(Supplied data begins)
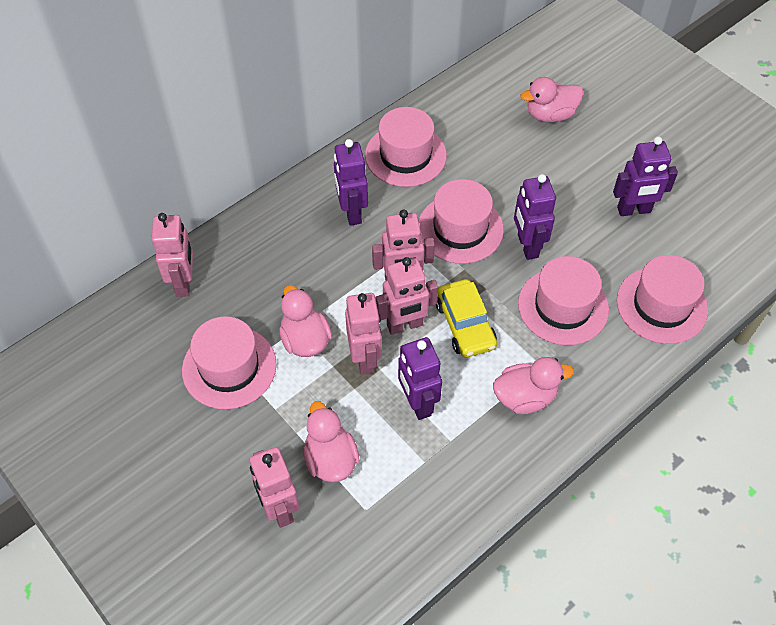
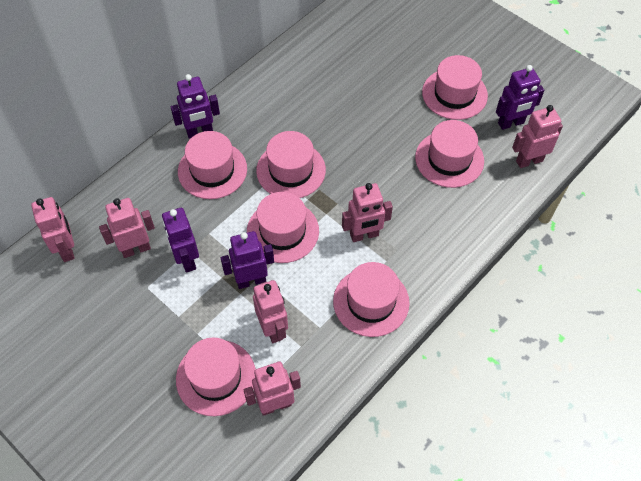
pink duck: 4 -> 0
pink hat: 5 -> 7
pink robot: 5 -> 6
yellow car: 1 -> 0

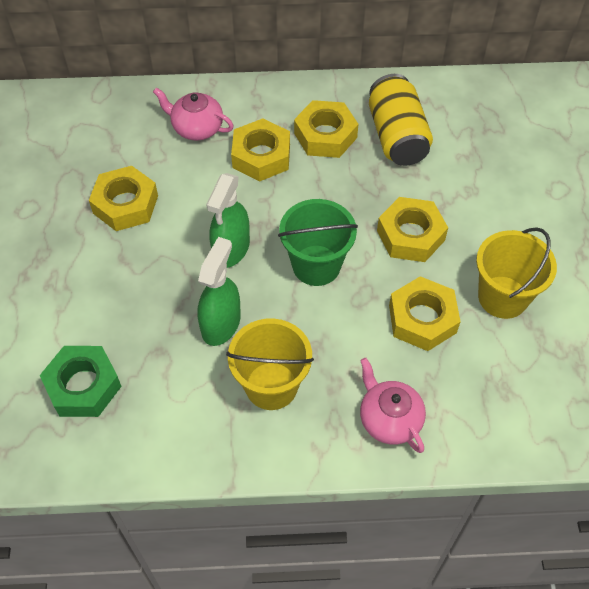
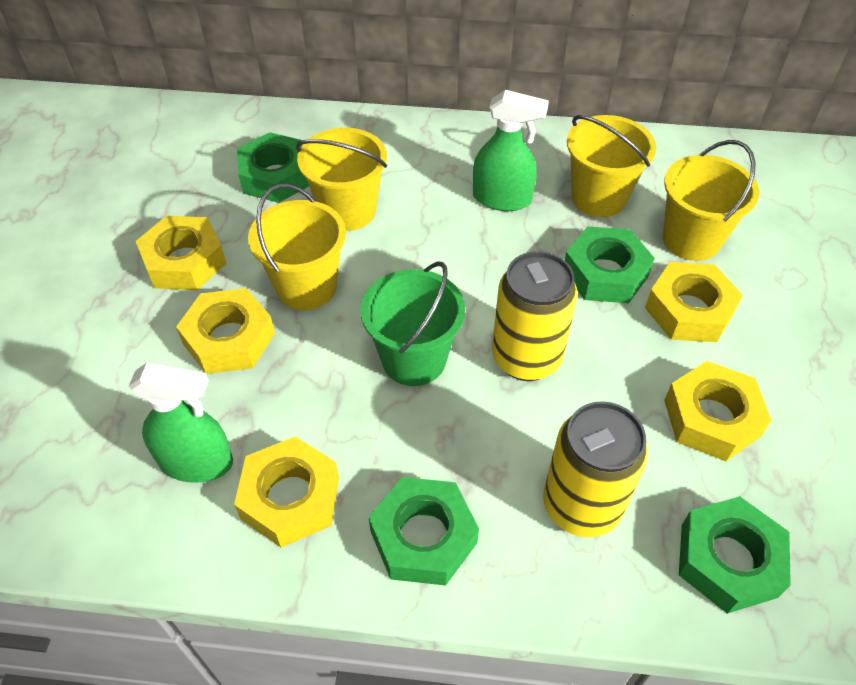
green nut: 1 -> 4
pink teapot: 2 -> 0
yellow bucket: 2 -> 4
yellow can: 1 -> 2

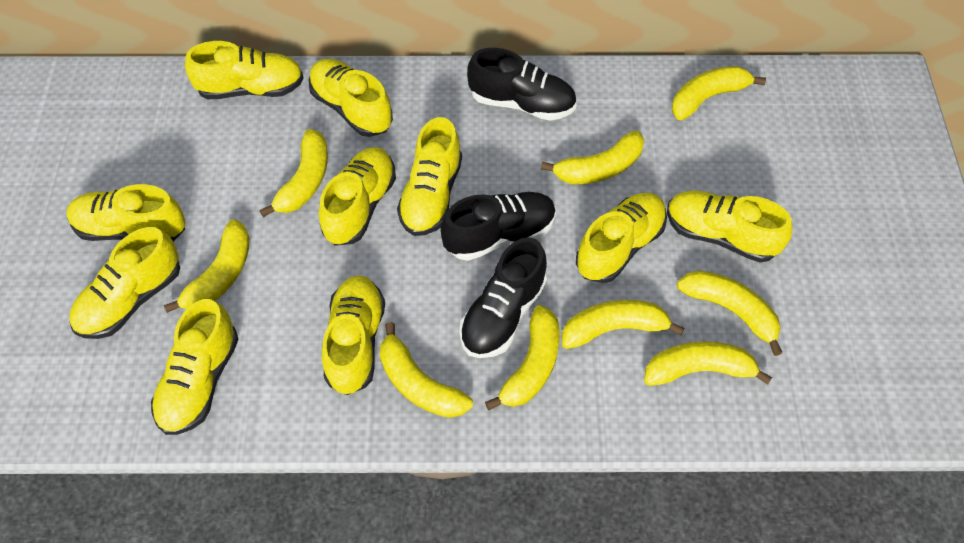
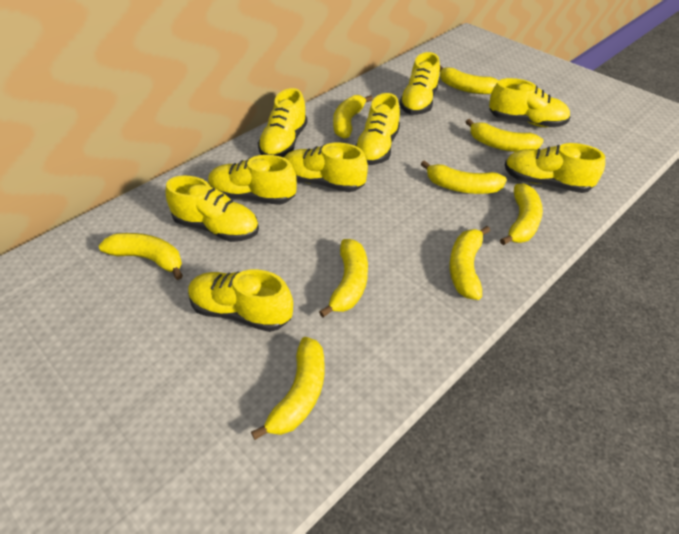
black shoe: 3 -> 0
yellow shoe: 10 -> 9

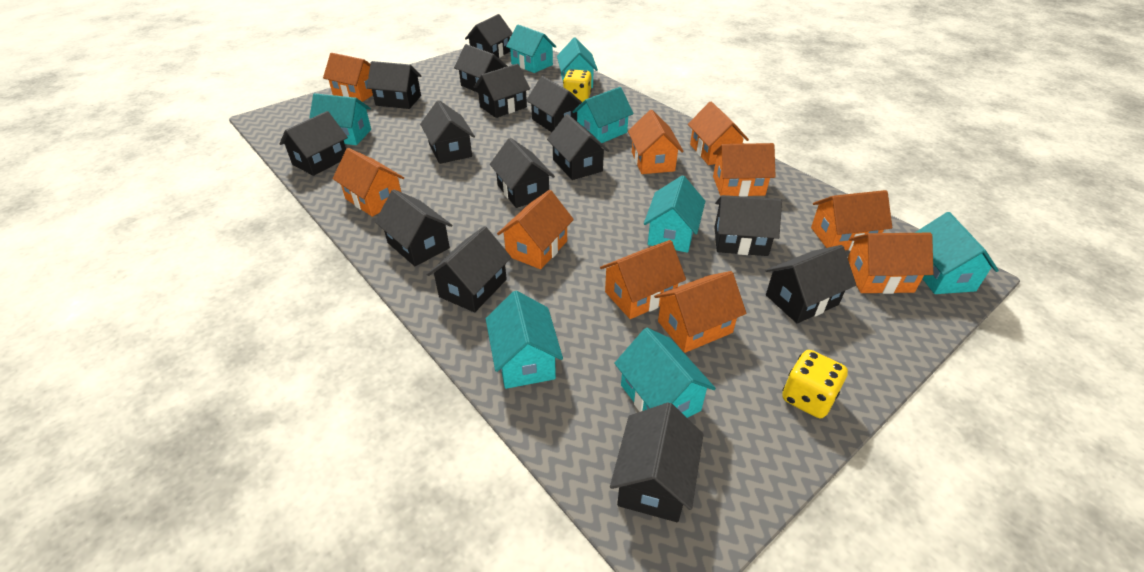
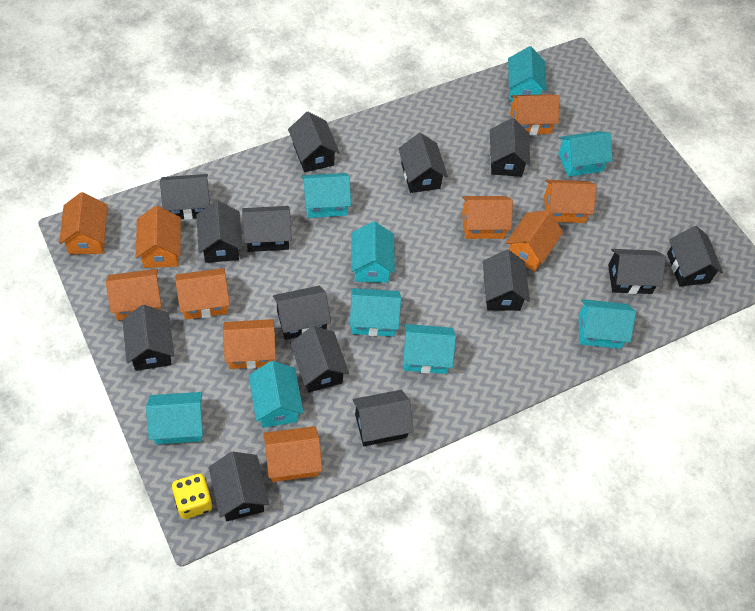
turquoise house: 8 -> 9
yellow dice: 2 -> 1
(Supplied data ends)
## Instructions to follow
In the data above, find each line that has the word "yellow" and copy it out.

## Exercise response
yellow car: 1 -> 0
yellow bucket: 2 -> 4
yellow can: 1 -> 2
yellow shoe: 10 -> 9
yellow dice: 2 -> 1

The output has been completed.